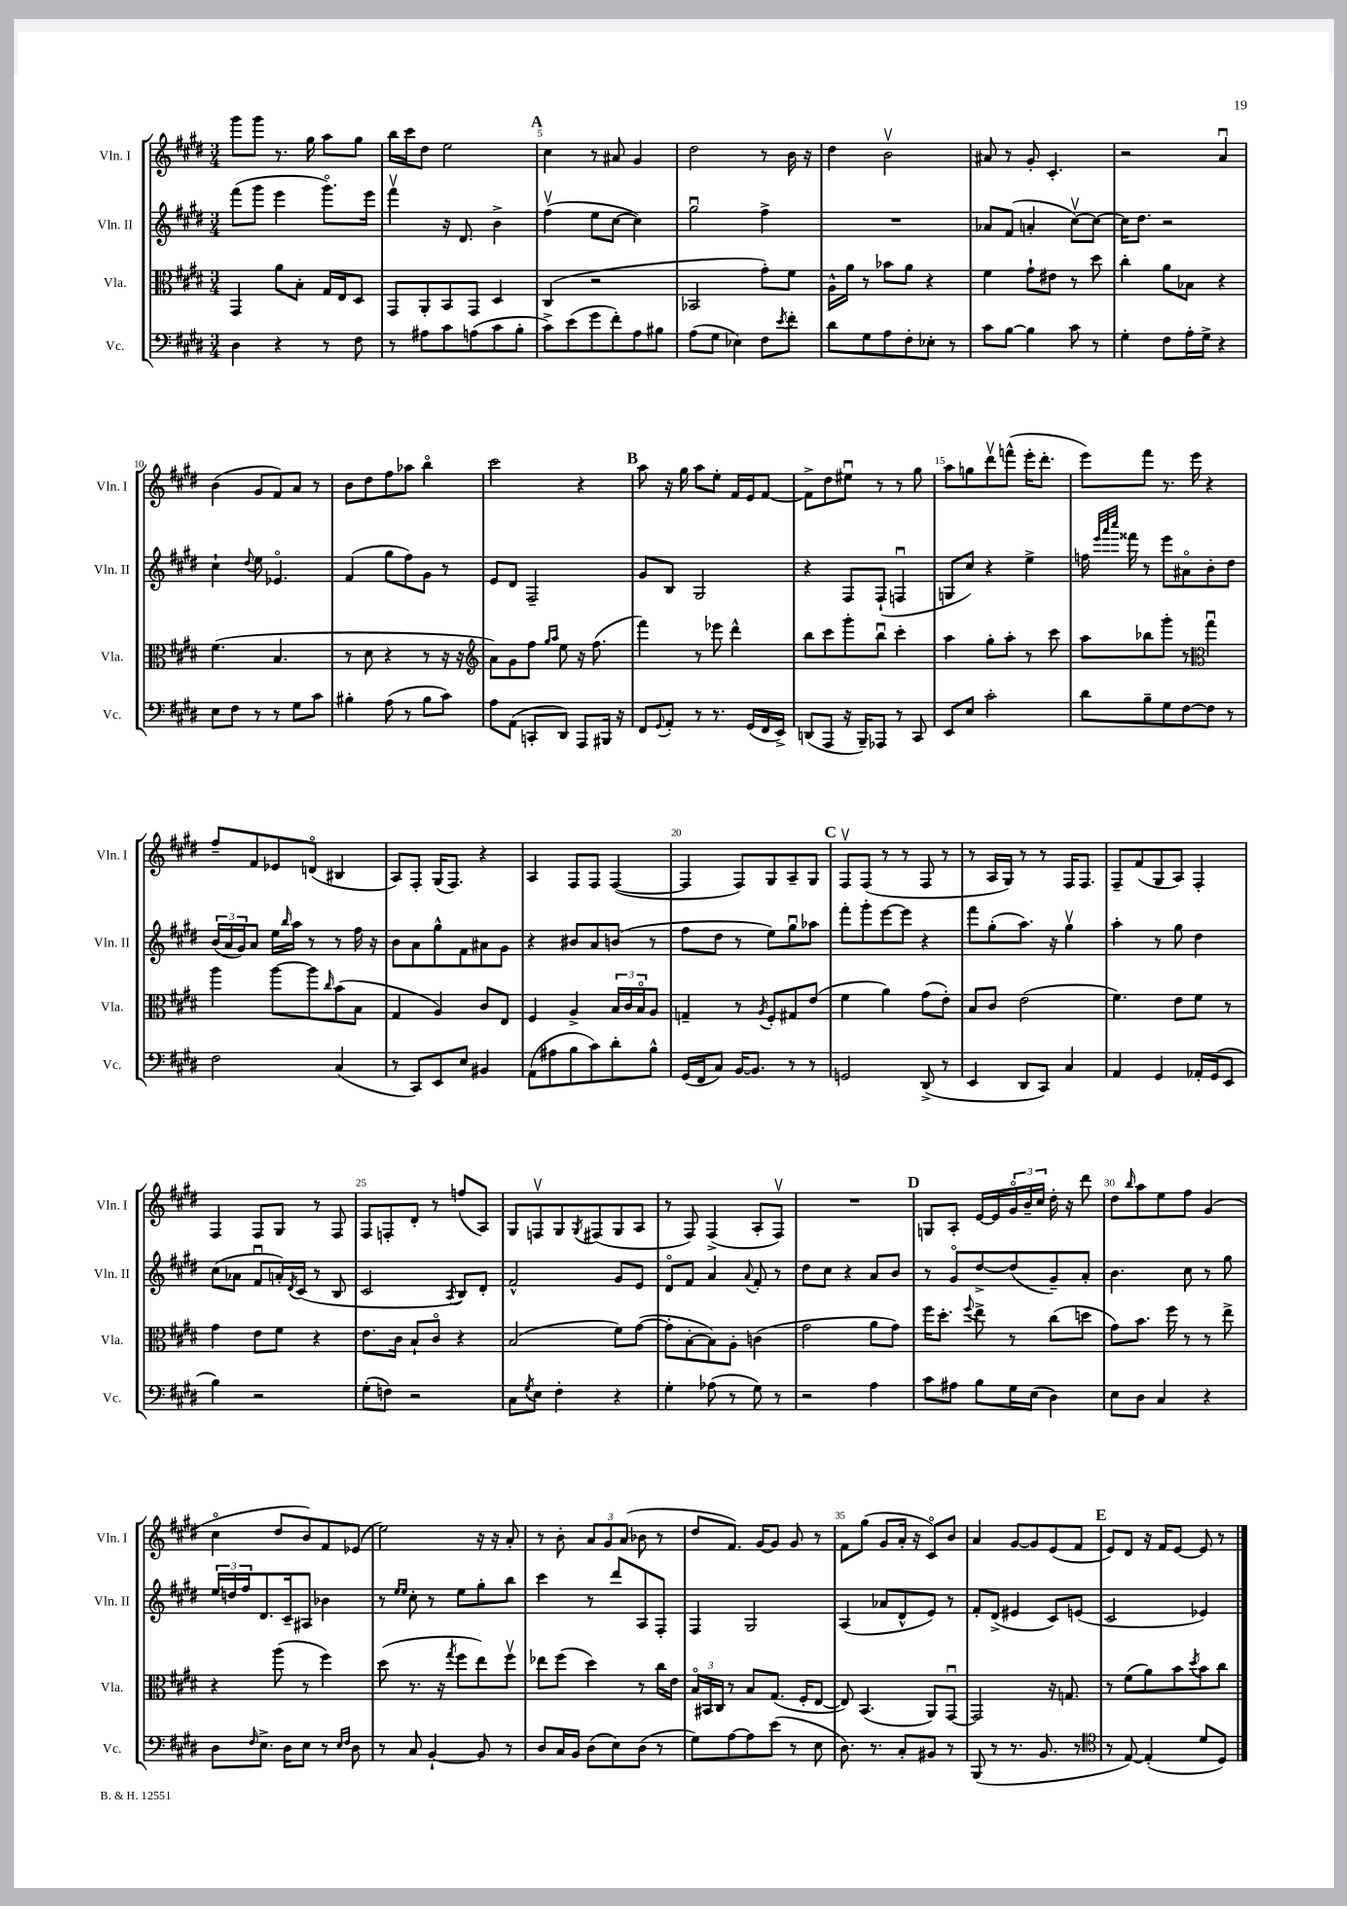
<<
\new StaffGroup <<
\new Staff = "s0" \with { instrumentName = "Vln. I" shortInstrumentName = "Vln. I" } {
    \clef treble \key e \major \numericTimeSignature \time 3/4
    gis'''8 gis'''8 r8. gis''16 a''8 gis''8 |
    b''16 cis'''16 dis''8 e''2 |
    \mark \markup { \bold "A" } cis''4 r8 ais'8 gis'4 |
    dis''2 r8 b'16 r16 |
    dis''4 b'2\upbow |
    ais'8 r8 gis'8-. cis'4.-. |
    r2 a'4\downbow |
    b'4( gis'8 fis'8) a'8 r8 |
    b'8 dis''8 fis''8 aes''8 b''4\flageolet |
    cis'''2 r4 |
    \mark \markup { \bold "B" } a''8 r16 gis''16 a''8 e''8-. fis'16 e'16 fis'8~ |
    fis'8-> dis''8 eis''8\downbow r8 r8 gis''8 |
    a''8 g''8 dis'''8\upbow f'''8-^( e'''16-. dis'''8.-. |
    e'''8) fis'''8 r8. e'''16 r4 |
    fis''8-- fis'8 ees'8 d'8\flageolet( bis4 |
    a8) fis8-. gis16( fis8.) r4 |
    a4 fis8 fis8 fis4~( |
    fis4 fis8) gis8 a8-- gis8 |
    \mark \markup { \bold "C" } fis8\upbow fis8( r8 r8 fis8 r8 |
    r8 a16 gis16) r8 r8 fis16 fis8. |
    fis8-- fis'8( gis8 a8) fis4-. |
    fis4 fis8 gis8 r8 fis8 |
    fis8 f8-. dis'8-. r8 f''8( a8) |
    gis8 f8\upbow gis8 \acciaccatura { gis8 } fis8( gis8 a8 |
    r8 fis8) fis4->( a8-. fis8\upbow) |
    R2. |
    \mark \markup { \bold "D" } g8 a8-. e'16~ e'16 \tuplet 3/2 { gis'16\flageolet b'16-- cis''16 } dis''16-. r16 dis'''8 |
    dis''8 \grace { b''16 } a''8 e''8 fis''8 gis'4( |
    cis''4\flageolet dis''8 b'8) fis'8 ees'8( |
    e''2) r16 r16 a'8-. |
    r8 b'8-. \tuplet 3/2 { a'8 gis'8 a'8( } bes'8 r8 |
    dis''8 fis'8.) gis'16~ gis'8 gis'8 r8 |
    fis'8 gis''8( gis'8 a'16-. r16 cis'8\flageolet) b'8 |
    a'4 gis'8~ gis'8 e'8( fis'8 |
    \mark \markup { \bold "E" } e'8) dis'8 r16 fis'16 e'8~ e'8 r8 \bar "|." |
}
\new Staff = "s1" \with { instrumentName = "Vln. II" shortInstrumentName = "Vln. II" } {
    \clef treble \key e \major \numericTimeSignature \time 3/4
    fis'''8( gis'''8 e'''4 gis'''8.\flageolet) e'''16 |
    fis'''4\upbow r16 dis'8. b'4-> |
    \mark \markup { \bold "A" } fis''4\upbow( e''8 cis''8~ cis''4) |
    gis''2\downbow fis''4-> |
    R2. |
    aes'8 fis'8( a'4-. cis''8~\upbow) cis''8~ |
    cis''16 dis''8. r2 |
    cis''4-! \appoggiatura { dis''8 } e''8 ees'4.\flageolet |
    fis'4( gis''8 fis''8) gis'8 r8 |
    e'8 dis'8 fis2-- |
    \mark \markup { \bold "B" } gis'8 b8 gis2 |
    r4 fis8 fis8-!( f4\downbow |
    g8 cis''8) r4 e''4-> |
    f''16 \grace { e'''32 a'''32 cis''''32 } fisis'''16 r8 e'''8 ais'8\flageolet b'8-. dis''8 |
    \tuplet 3/2 { b'16( a'16 gis'16) } a'8 e''16 \grace { b''16 } a''16 r8 r8 fis''16 r16 |
    b'8 a'8 gis''8-^ fis'8 ais'8 gis'8 |
    r4 bis'8 a'8 b'8( r8 |
    fis''8 dis''8 r8 e''8) gis''8\downbow aes''8 |
    \mark \markup { \bold "C" } fis'''8-. gis'''8-. e'''8~ e'''8 r4 |
    fis'''8 gis''8-.( a''8.) r16 gis''4\upbow |
    a''4-. r8 gis''8 dis''4 |
    cis''8( aes'8 fis'8\downbow a'16-.) \acciaccatura { dis'8 } cis'16( r8 b8 |
    cis'2 \acciaccatura { a8 } b8) dis'8-. |
    fis'2-^ gis'8 e'8 |
    dis'8\flageolet fis'8 a'4 \appoggiatura { a'8 } fis'8-. r8 |
    dis''8 cis''8 r4 a'8 b'8 |
    \mark \markup { \bold "D" } r8 gis'8\flageolet dis''8~-> dis''8( gis'8--) a'8-. |
    b'4. cis''8 r8 gis''8 |
    \tuplet 3/2 { e''16 d''16 fis''16 } dis'8. cis'16-- ais8 bes'4 |
    r8 \grace { e''16 e''16 } cis''8-. r8 e''8 gis''8-. b''8 |
    cis'''4 r8 dis'''8 a8 fis8-. |
    fis4 gis2 |
    a4( aes'8 dis'8-^ e'8) r8 |
    fis'8-. dis'8->( eis'4 cis'8) e'8( |
    \mark \markup { \bold "E" } cis'2 ees'4) \bar "|." |
}
\new Staff = "s2" \with { instrumentName = "Vla." shortInstrumentName = "Vla." } {
    \clef alto \key e \major \numericTimeSignature \time 3/4
    gis,4 a'8 b8-. gis16 e16 dis8 |
    gis,8 a,8-. b,8 gis,8 dis4 |
    \mark \markup { \bold "A" } cis4( r2 |
    bes,2 gis'8-.) fis'8 |
    a16-^ a'16 r8 bes'8 a'8 r4 |
    fis'4 gis'8-! eis'8 r8 dis''8 |
    cis''4-. a'8 bes8 r4 |
    fis'4.( b4. |
    r8 dis'8 r4 r8 r16 r16 |
    \clef treble a'8) gis'8 fis''8 \grace { gis''16 a''16 } e''8 r16 fis''8.( |
    \mark \markup { \bold "B" } fis'''4) r8 ees'''8 dis'''4-^ |
    b''8 cis'''8 gis'''8-. b''8\downbow cis'''4-. |
    a''4 gis''8-. a''8-. r8 cis'''8 |
    a''8 bes''8 gis'''8-. r8 \clef alto gis''4\downbow |
    a''4 a''8~ a''8 \grace { cis''16 } b'8( b8 |
    gis4 a4) cis'8 e8 |
    fis4 a4-> \tuplet 3/2 { b16 cis'16 b16\flageolet } a8 |
    g4-- r8 \acciaccatura { a8 } fis8-. gis8 e'8( |
    \mark \markup { \bold "C" } fis'4 a'4) gis'8( e'8-.) |
    b8 cis'8 e'2( |
    fis'4.) e'8 fis'8 r8 |
    gis'4 e'8 fis'8 r4 |
    e'8. cis'16 b8-! cis'8\flageolet r4 |
    b2( fis'8) gis'8~( |
    gis'8-. b8~-. b8) a8-. c'4( |
    gis'2 a'8 gis'8) |
    \mark \markup { \bold "D" } fis''16 dis''8.-. \appoggiatura { fis''8 } e''8-> r8 cis''8( d''8 |
    gis'8) b'8. fis''16 r8 r8 e''8-> |
    r4 a''8( r8 fis''4) |
    dis''8( r8. r16 \acciaccatura { gis''8 } fis''8 e''8) fis''8\upbow |
    ees''8 fis''8( dis''4) r8 cis''16 e'16 |
    \tuplet 3/2 { b16\flageolet bis,16 cis16 } r8 b8 gis8.( fis16-. e8~ |
    e8) b,4.( a,8) gis,8~\downbow |
    gis,2 r16 g8. |
    \mark \markup { \bold "E" } r8 fis'8( a'8) b'8 \acciaccatura { dis''8 } b'8 cis''8 \bar "|." |
}
\new Staff = "s3" \with { instrumentName = "Vc." shortInstrumentName = "Vc." } {
    \clef bass \key e \major \numericTimeSignature \time 3/4
    dis4 r4 r8 fis8 |
    r8 ais8 cis'8 a8( cis'8 b8-. |
    \mark \markup { \bold "A" } cis'8->) e'8( gis'8 fis'8-.) a8 bis8 |
    a8( gis8 ees4) fis8 \acciaccatura { e'8 } fis'8-. |
    dis'8 gis8 a8 fis8-. ees8-. r8 |
    cis'8 b8~ b4 cis'8 r8 |
    gis4-. fis8 a16-. gis16-> r4 |
    e8 fis8 r8 r8 gis8 cis'8 |
    bis4-. a8( r8 bis8 cis'8) |
    a8 a,8( c,8-. dis,8) a,,8 bis,,16 r16 |
    \mark \markup { \bold "B" } fis,8 \appoggiatura { gis,8 } a,8-. r8 r8. gis,16( fis,16 e,16->) |
    d,8( a,,8 r16 b,,16--) aes,,8 r8 cis,8 |
    e,8 e8 cis'2-. |
    dis'8 b8-- gis8 fis8~ fis8 r8 |
    fis2 cis4( |
    r8 cis,8) e,8 e8 bis,4 |
    a,8( ais8 b8 cis'8) dis'8-. b8-^ |
    gis,16( fis,16 cis8) b,16~ b,8. r8 r8 |
    \mark \markup { \bold "C" } g,2 dis,8->( r8 |
    e,4 dis,8 cis,8) cis4 |
    a,4 gis,4 aes,16-. gis,16( e,8 |
    b4) r2 |
    gis8-.( f8) r2 |
    cis8 \acciaccatura { gis8 } e8 fis4-. r4 |
    gis4-. aes8( r8 gis8) r8 |
    r2 a4 |
    \mark \markup { \bold "D" } cis'8 ais8 b8 gis16 e16( dis4) |
    e8 dis8 cis4 r4 |
    dis8 \grace { fis16 } e8.-> dis16 e8 r8 \grace { e16 fis16 } dis8 |
    r8 cis8 b,4~-! b,8 r8 |
    dis8 cis16 b,16 dis8( e8) dis8( r8 |
    gis8) a8~ a8 e'8( r8 e8 |
    dis8.) r8. cis8-. bis,8 r8 |
    b,,8( r8 r8. b,8. r8 |
    \mark \markup { \bold "E" } \clef tenor r8 e8~) e4-.( dis'8 dis8) \bar "|." |
}
>>
>>
\layout { \context { \Score currentBarNumber = #3 \override BarNumber.break-visibility = ##(#f #t #t) barNumberVisibility = #(every-nth-bar-number-visible 5) } }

— DIRECTIVE —
Copy the material verbatim from its beginning through the line containing "ais'8 r8 gis'8-. cis'4.-. |", including that line, and omit the pictures.

— RESPONSE —
<<
\new StaffGroup <<
\new Staff = "s0" \with { instrumentName = "Vln. I" shortInstrumentName = "Vln. I" } {
    \clef treble \key e \major \numericTimeSignature \time 3/4
    gis'''8 gis'''8 r8. gis''16 a''8 gis''8 |
    b''16 cis'''16 dis''8 e''2 |
    \mark \markup { \bold "A" } cis''4 r8 ais'8 gis'4 |
    dis''2 r8 b'16 r16 |
    dis''4 b'2\upbow |
    ais'8 r8 gis'8-. cis'4.-. |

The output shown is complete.